*TASK OBJECTIVE:* Show all lines below holding the string "calculator".

*PROVIDED MATERIAL:*
· · · ·
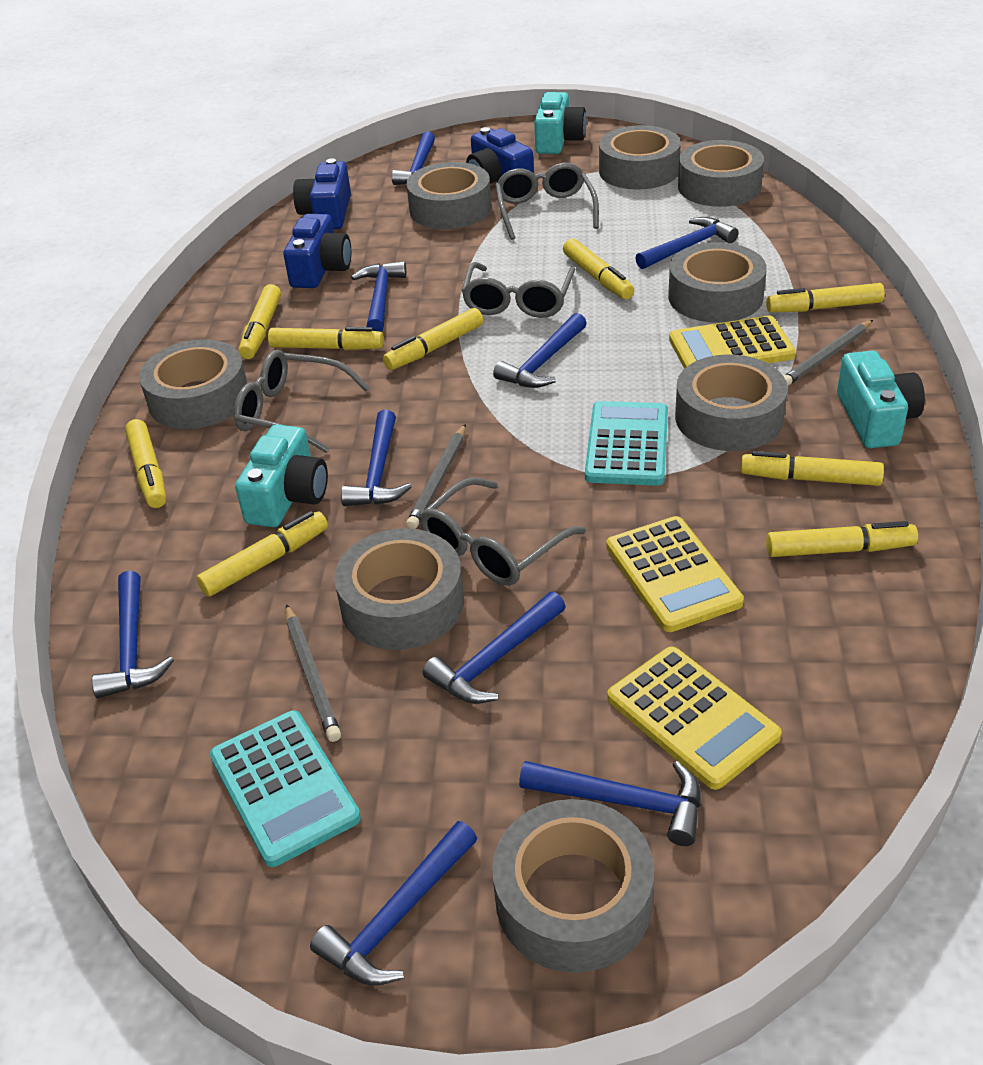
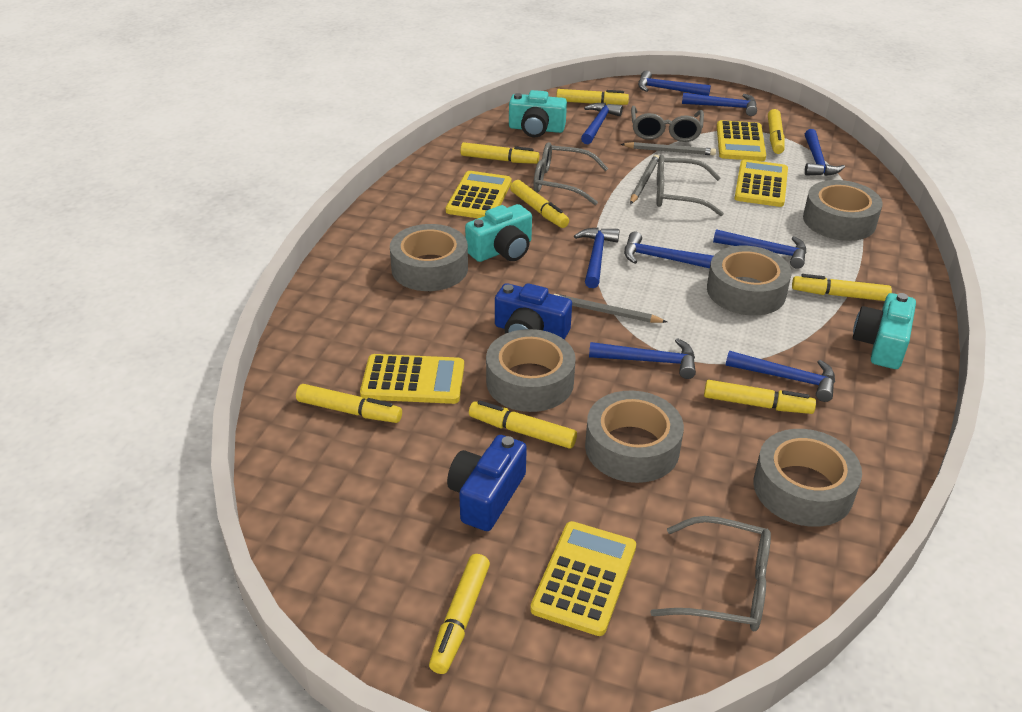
blue camera: 3 -> 2
grey tape: 8 -> 6
turquoise calculator: 2 -> 0
yellow calculator: 3 -> 5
· · · ·
*EXERCISE ANSWER:*
turquoise calculator: 2 -> 0
yellow calculator: 3 -> 5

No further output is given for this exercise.